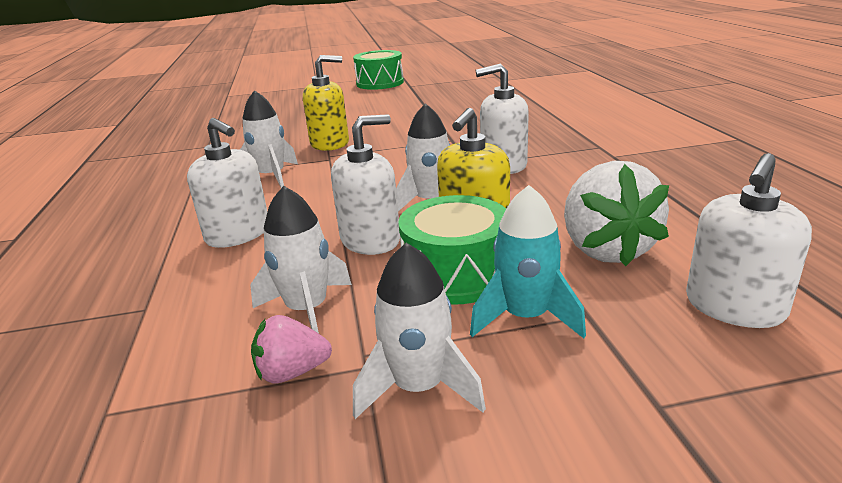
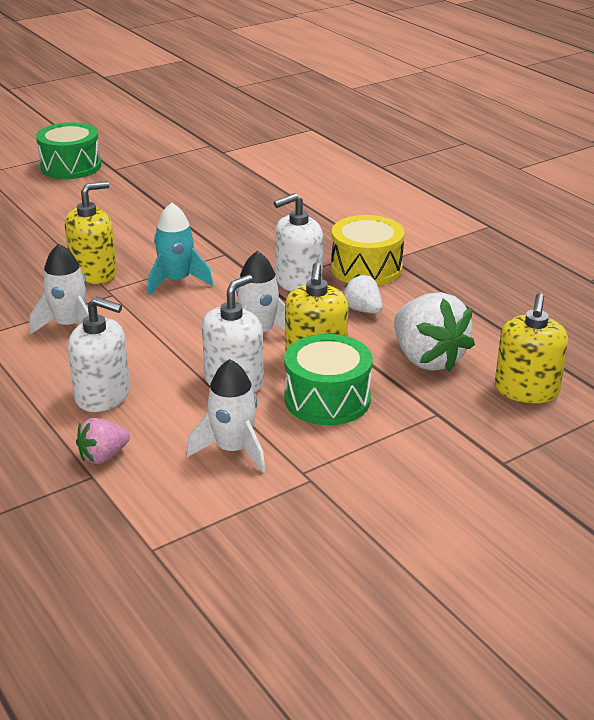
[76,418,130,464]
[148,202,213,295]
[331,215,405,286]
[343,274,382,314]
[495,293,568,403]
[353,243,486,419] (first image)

### Task statement
Every line of the data above should be quoted exactly. Omit the pictures.

### Your response
[76,418,130,464]
[148,202,213,295]
[331,215,405,286]
[343,274,382,314]
[495,293,568,403]
[353,243,486,419] (first image)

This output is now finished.